About this task: With the images excluded, set down every line of the listing below exactly.

The input:
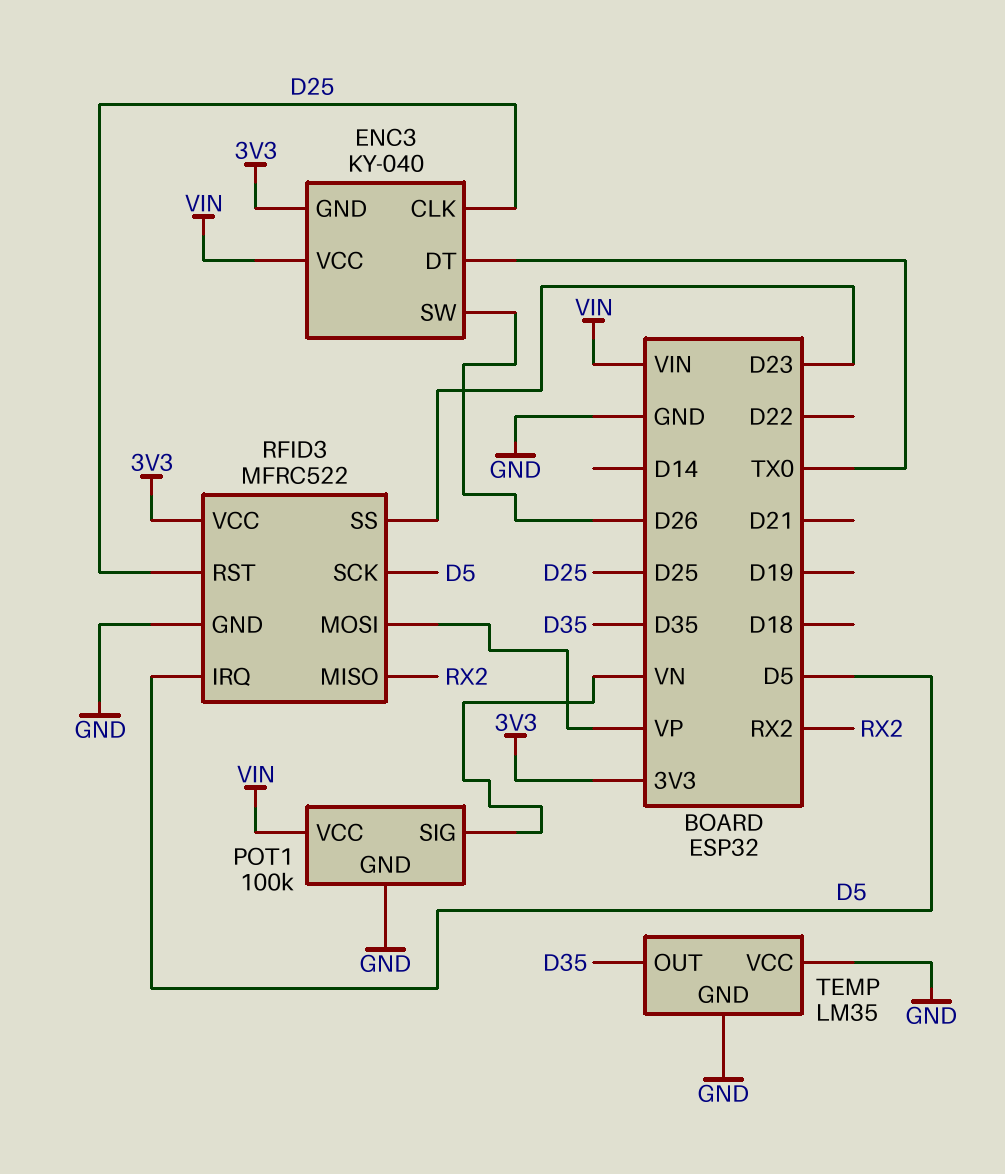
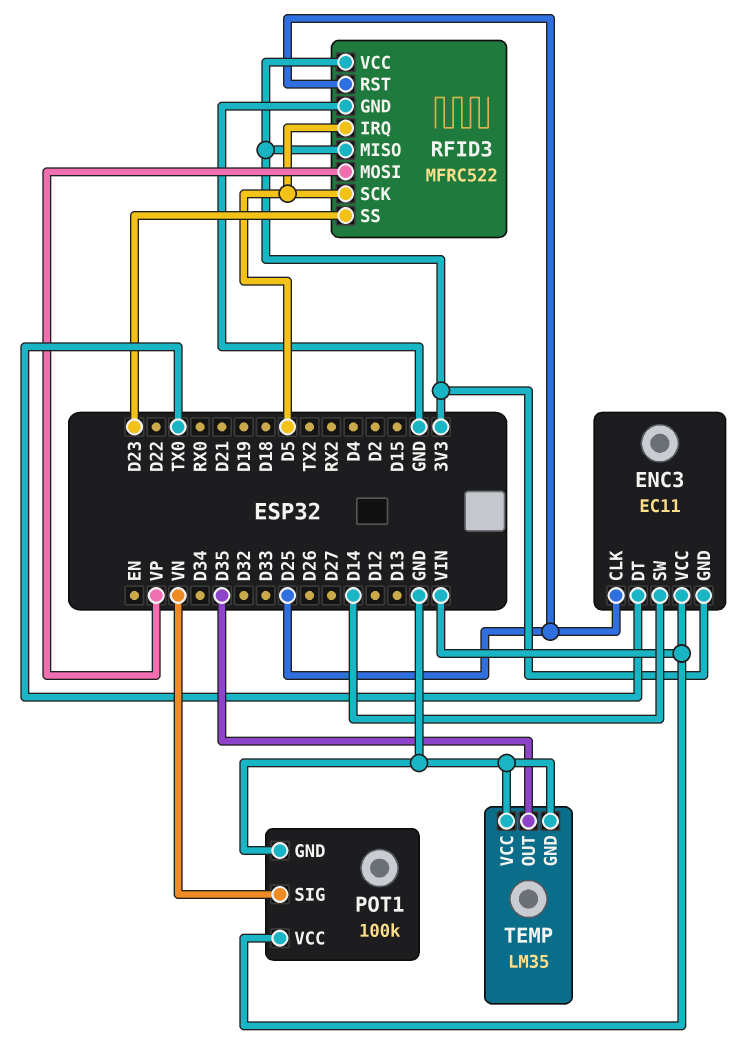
ENC3: KY-040 -> EC11
ENC3 pin SW: D26 -> D14
RFID3 pin MISO: RX2 -> 3V3

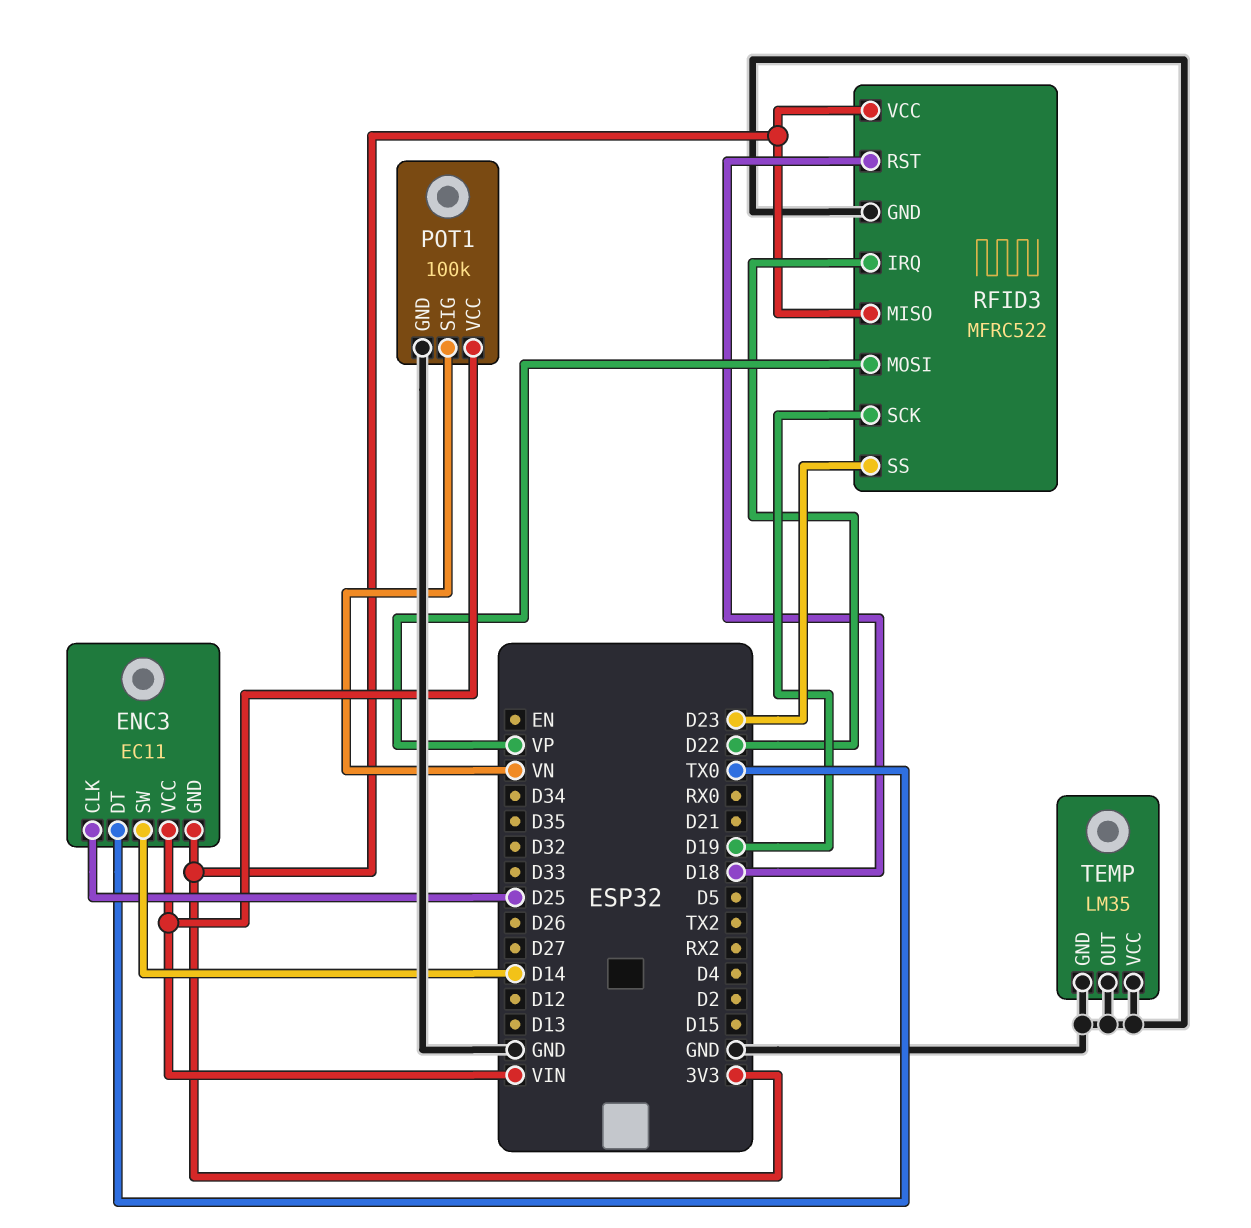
RFID3 pin IRQ: D5 -> D22
RFID3 pin RST: D25 -> D18
RFID3 pin SCK: D5 -> D19
TEMP pin OUT: D35 -> GND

Completed exercise:
ENC3: KY-040 -> EC11
ENC3 pin SW: D26 -> D14
RFID3 pin MISO: RX2 -> 3V3

RFID3 pin IRQ: D5 -> D22
RFID3 pin RST: D25 -> D18
RFID3 pin SCK: D5 -> D19
TEMP pin OUT: D35 -> GND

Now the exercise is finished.